## Task details
Below are records to transcribe in full and unchanged; omit every picture.

(Data excerpts)
☆ ☆ ☆ ☆ ☆ ☆ ☆

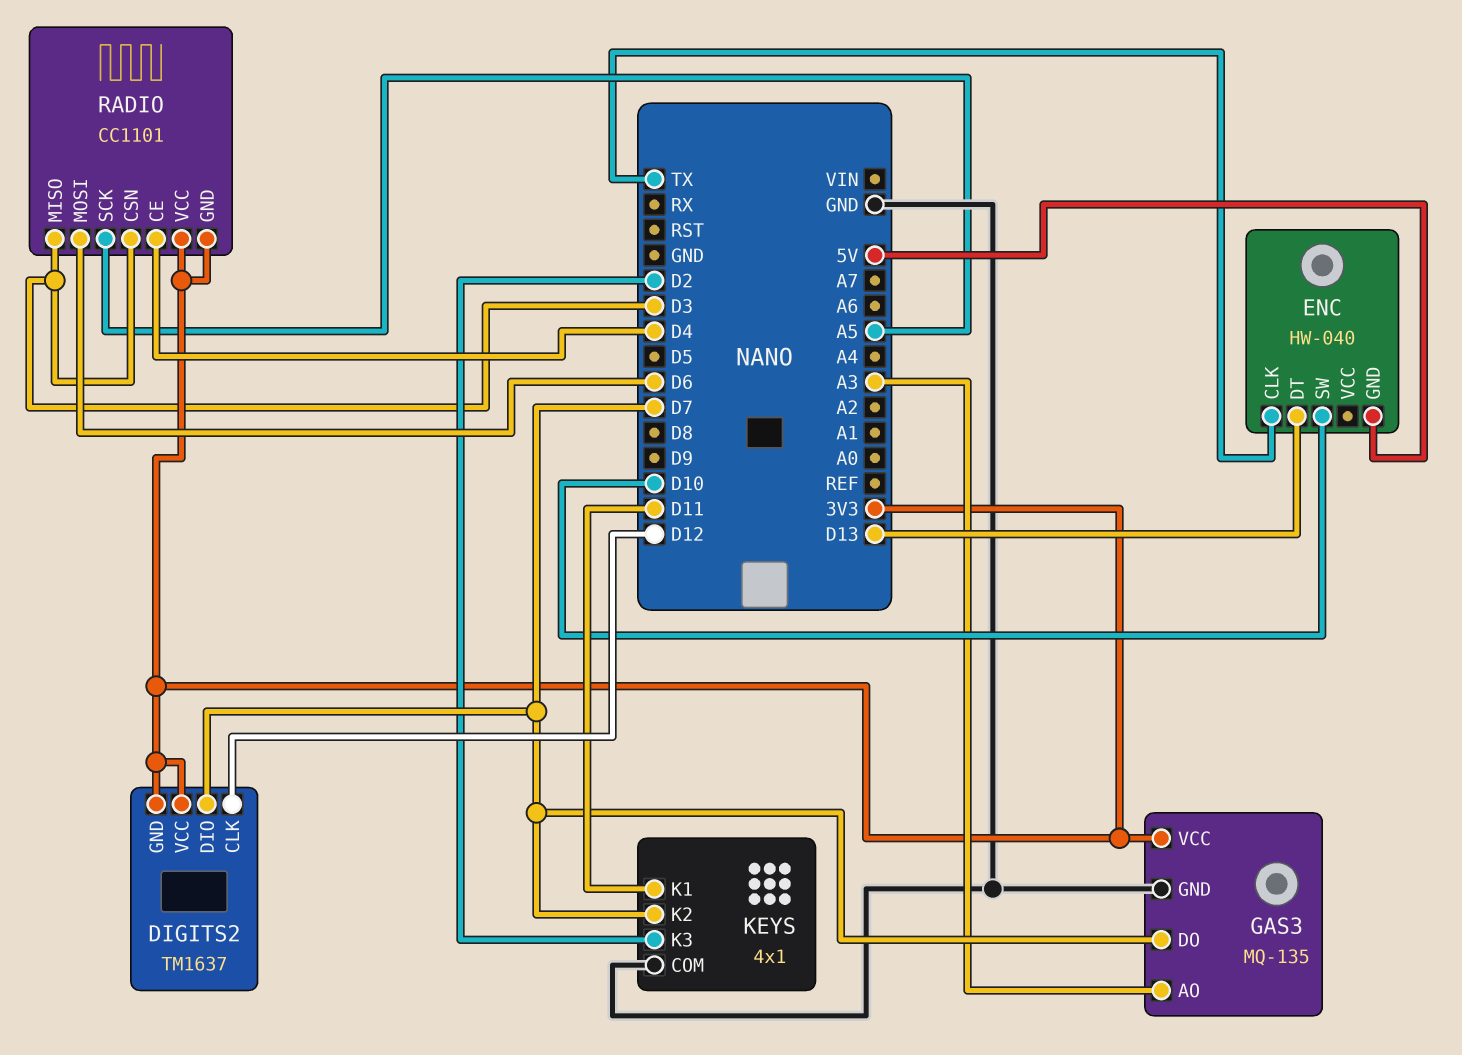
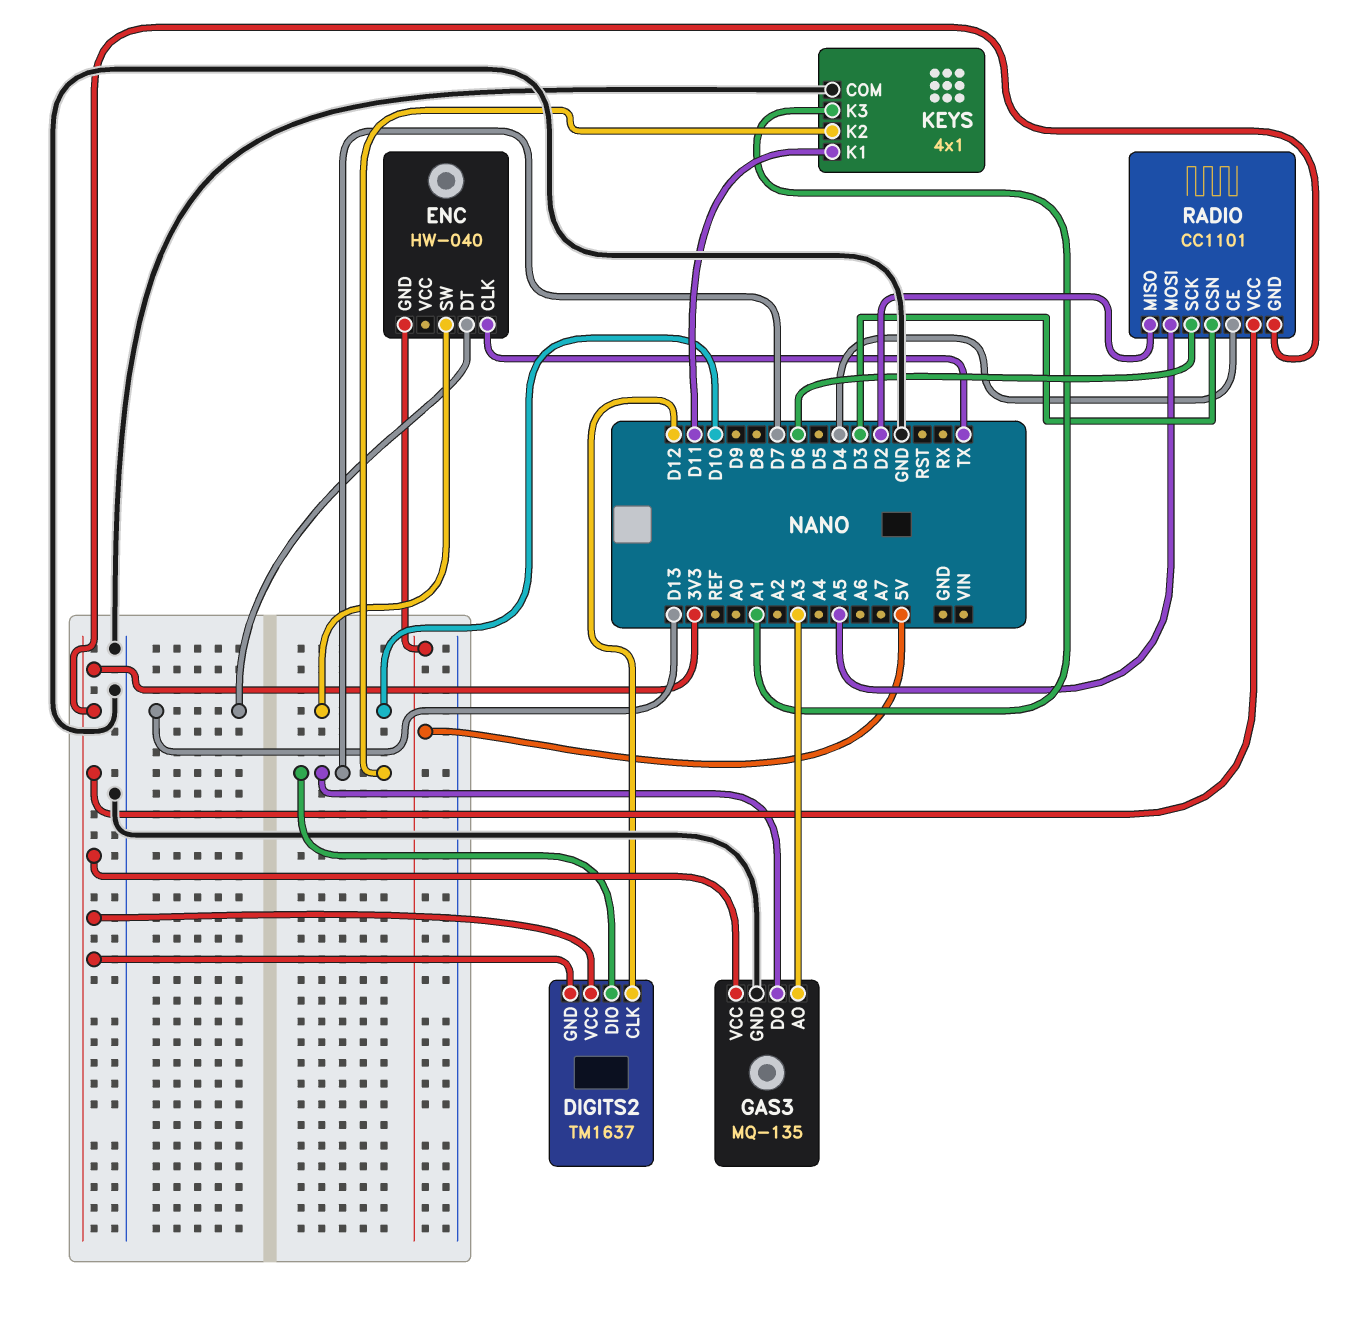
KEYS pin K3: D2 -> A1
RADIO pin MISO: D3 -> D2
RADIO pin MOSI: D6 -> A5
RADIO pin SCK: A5 -> D6

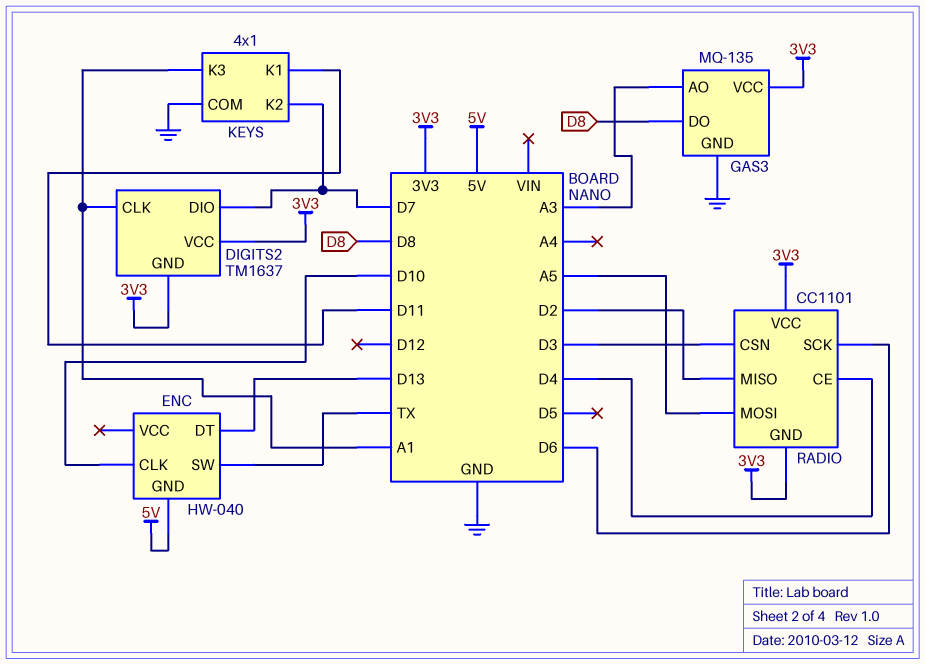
DIGITS2 pin CLK: D12 -> A1
ENC pin CLK: TX -> D10
ENC pin SW: D10 -> TX
GAS3 pin DO: D7 -> D8

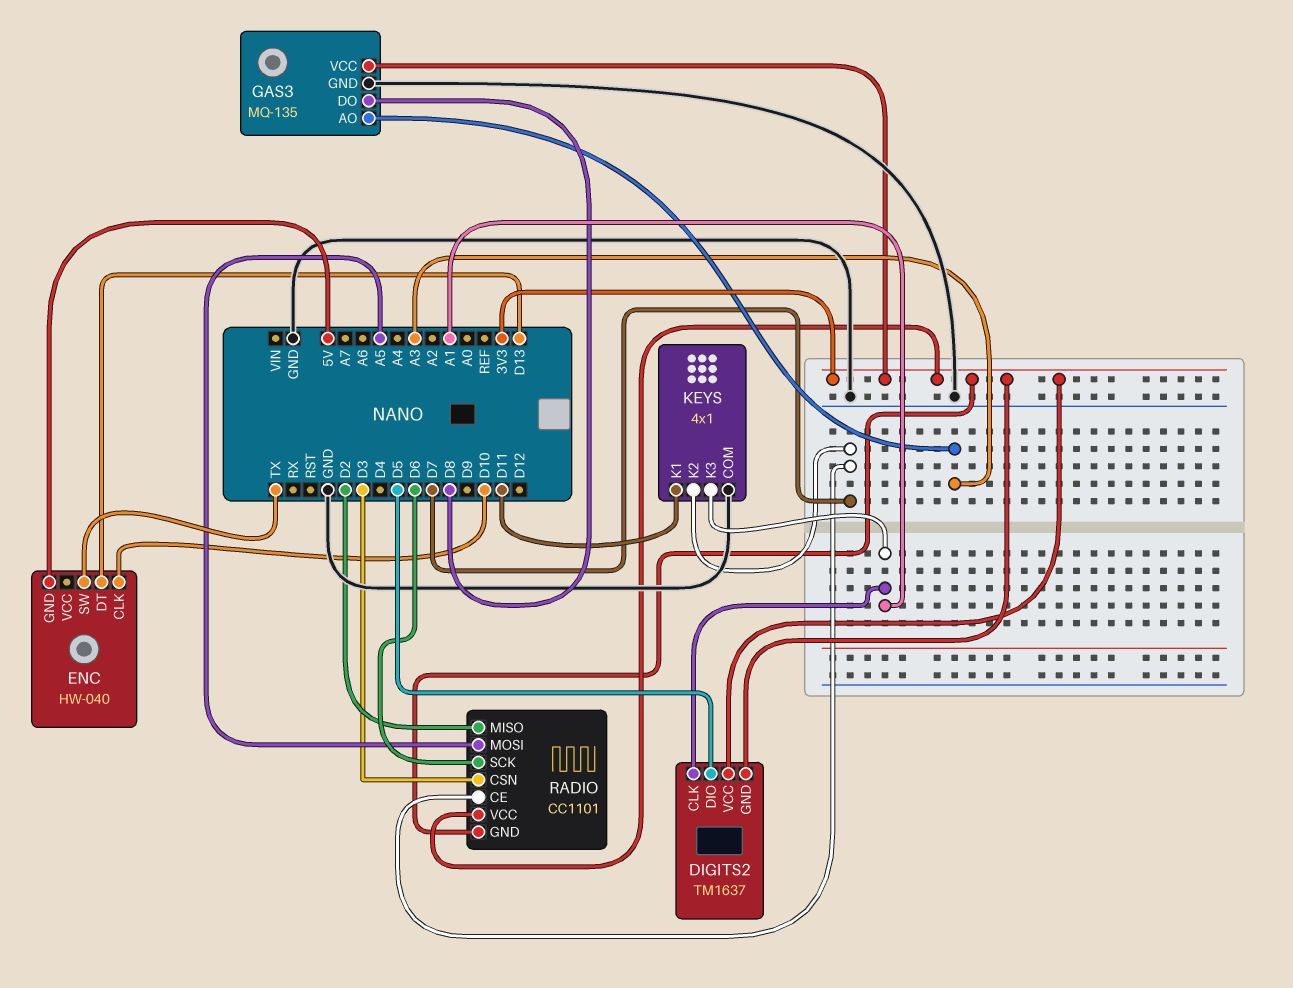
DIGITS2 pin DIO: D7 -> D5
RADIO pin CE: D4 -> D7

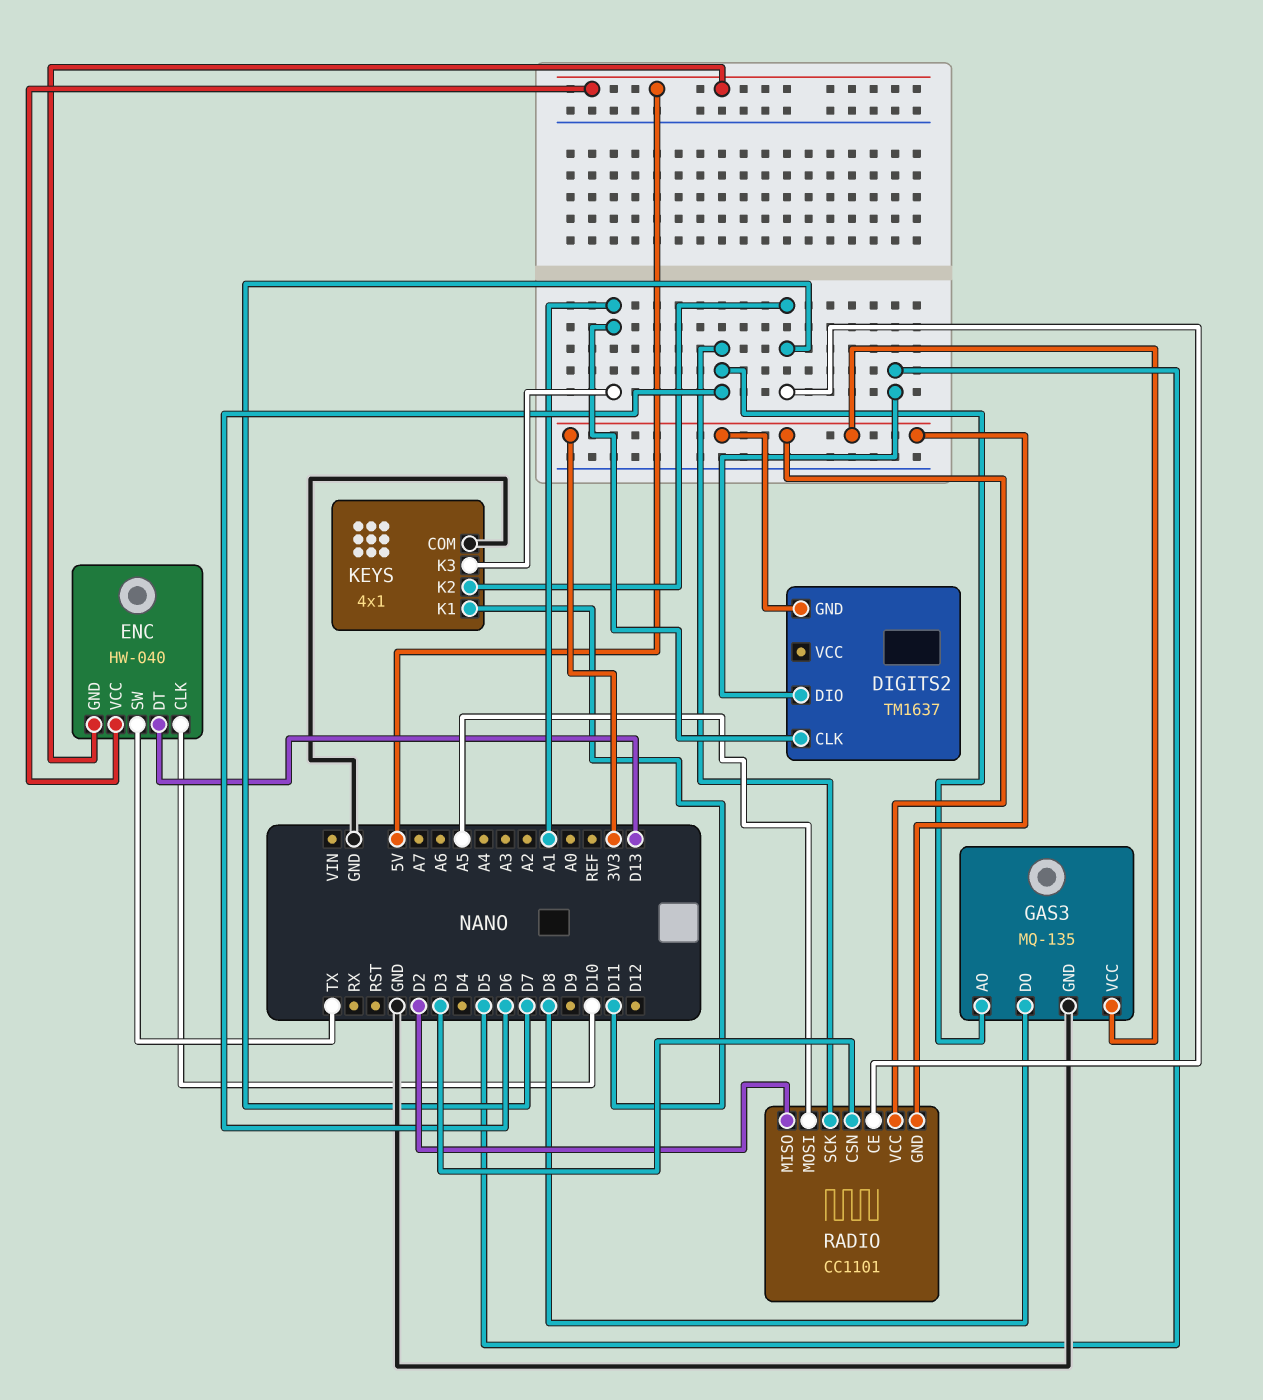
DIGITS2 pin VCC: 3V3 -> none
ENC pin VCC: none -> 5V
GAS3 pin AO: A3 -> D6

☆ ☆ ☆ ☆ ☆ ☆ ☆

## Response below
KEYS pin K3: D2 -> A1
RADIO pin MISO: D3 -> D2
RADIO pin MOSI: D6 -> A5
RADIO pin SCK: A5 -> D6

DIGITS2 pin CLK: D12 -> A1
ENC pin CLK: TX -> D10
ENC pin SW: D10 -> TX
GAS3 pin DO: D7 -> D8

DIGITS2 pin DIO: D7 -> D5
RADIO pin CE: D4 -> D7

DIGITS2 pin VCC: 3V3 -> none
ENC pin VCC: none -> 5V
GAS3 pin AO: A3 -> D6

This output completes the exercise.